= Listed entries =
____
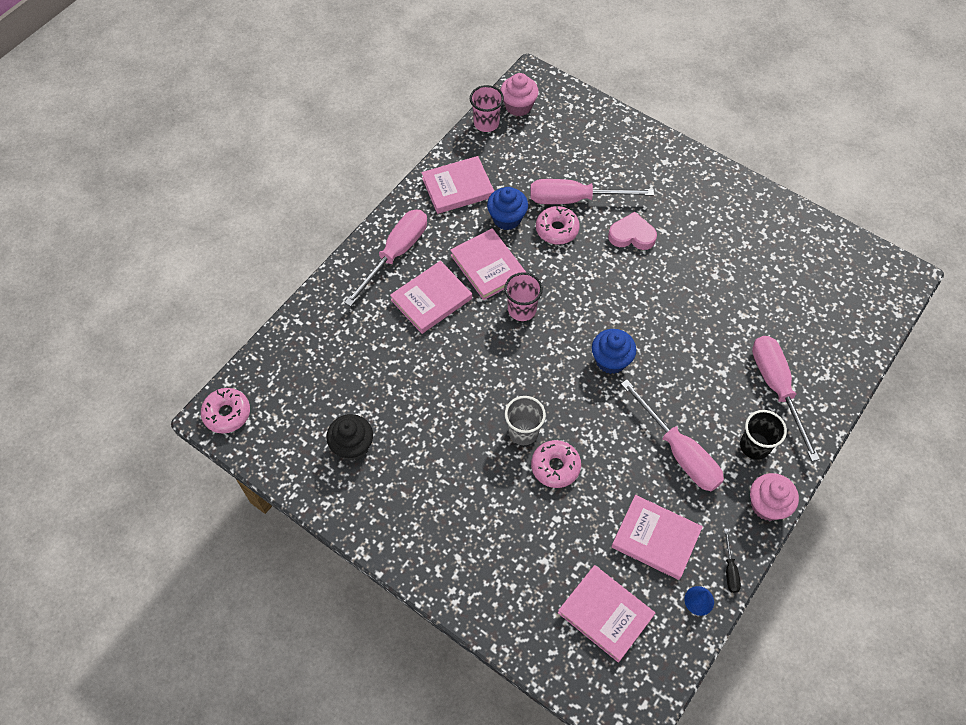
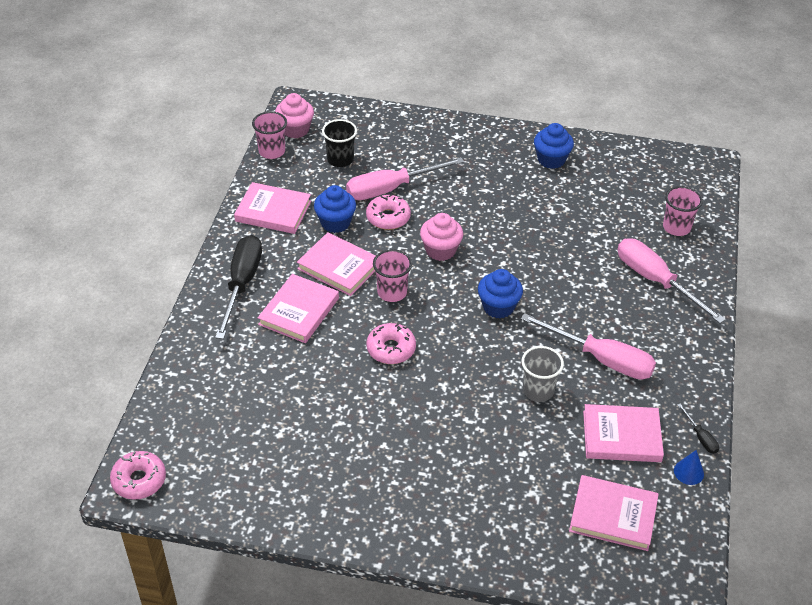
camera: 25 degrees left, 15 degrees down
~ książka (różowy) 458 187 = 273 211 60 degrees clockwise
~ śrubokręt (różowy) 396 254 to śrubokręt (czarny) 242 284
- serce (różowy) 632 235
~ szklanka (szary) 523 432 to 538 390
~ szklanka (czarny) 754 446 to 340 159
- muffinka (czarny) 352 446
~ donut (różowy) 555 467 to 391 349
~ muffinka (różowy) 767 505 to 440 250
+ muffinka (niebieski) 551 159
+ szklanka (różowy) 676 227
____
= Exercise brief =
No pictures go in the copy. Set down all the data exactly.

= Result of this task =
camera: 25 degrees left, 15 degrees down
~ książka (różowy) 458 187 = 273 211 60 degrees clockwise
~ śrubokręt (różowy) 396 254 to śrubokręt (czarny) 242 284
- serce (różowy) 632 235
~ szklanka (szary) 523 432 to 538 390
~ szklanka (czarny) 754 446 to 340 159
- muffinka (czarny) 352 446
~ donut (różowy) 555 467 to 391 349
~ muffinka (różowy) 767 505 to 440 250
+ muffinka (niebieski) 551 159
+ szklanka (różowy) 676 227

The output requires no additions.